* _What the exercise asks_
Each line from the one holding "IC101 pin DVCC: GND -> VCC" to the last line below must be written out exactly, with no other output.

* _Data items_
^^^^
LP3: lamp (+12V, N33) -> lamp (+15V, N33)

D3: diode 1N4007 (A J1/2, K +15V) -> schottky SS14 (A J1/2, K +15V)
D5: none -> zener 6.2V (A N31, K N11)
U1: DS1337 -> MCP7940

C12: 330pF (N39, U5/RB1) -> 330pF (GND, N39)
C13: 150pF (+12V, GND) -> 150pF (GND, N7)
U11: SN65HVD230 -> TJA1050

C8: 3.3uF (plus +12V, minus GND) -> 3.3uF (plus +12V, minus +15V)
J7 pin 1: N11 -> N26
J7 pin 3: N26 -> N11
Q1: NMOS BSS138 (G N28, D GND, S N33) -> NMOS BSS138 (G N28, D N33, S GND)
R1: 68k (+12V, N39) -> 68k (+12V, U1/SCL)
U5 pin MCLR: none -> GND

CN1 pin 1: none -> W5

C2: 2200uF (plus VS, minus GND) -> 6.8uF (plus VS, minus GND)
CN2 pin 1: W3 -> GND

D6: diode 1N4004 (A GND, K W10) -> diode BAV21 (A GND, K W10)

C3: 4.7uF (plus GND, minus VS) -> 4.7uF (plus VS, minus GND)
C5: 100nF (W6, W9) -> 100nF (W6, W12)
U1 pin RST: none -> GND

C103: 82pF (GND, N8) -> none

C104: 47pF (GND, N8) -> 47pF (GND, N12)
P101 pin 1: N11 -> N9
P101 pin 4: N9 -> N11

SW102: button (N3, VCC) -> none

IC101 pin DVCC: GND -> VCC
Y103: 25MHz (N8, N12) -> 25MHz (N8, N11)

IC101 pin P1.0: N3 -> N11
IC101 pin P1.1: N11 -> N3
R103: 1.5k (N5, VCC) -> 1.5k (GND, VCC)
^^^^
* _Completed task_
IC101 pin DVCC: GND -> VCC
Y103: 25MHz (N8, N12) -> 25MHz (N8, N11)

IC101 pin P1.0: N3 -> N11
IC101 pin P1.1: N11 -> N3
R103: 1.5k (N5, VCC) -> 1.5k (GND, VCC)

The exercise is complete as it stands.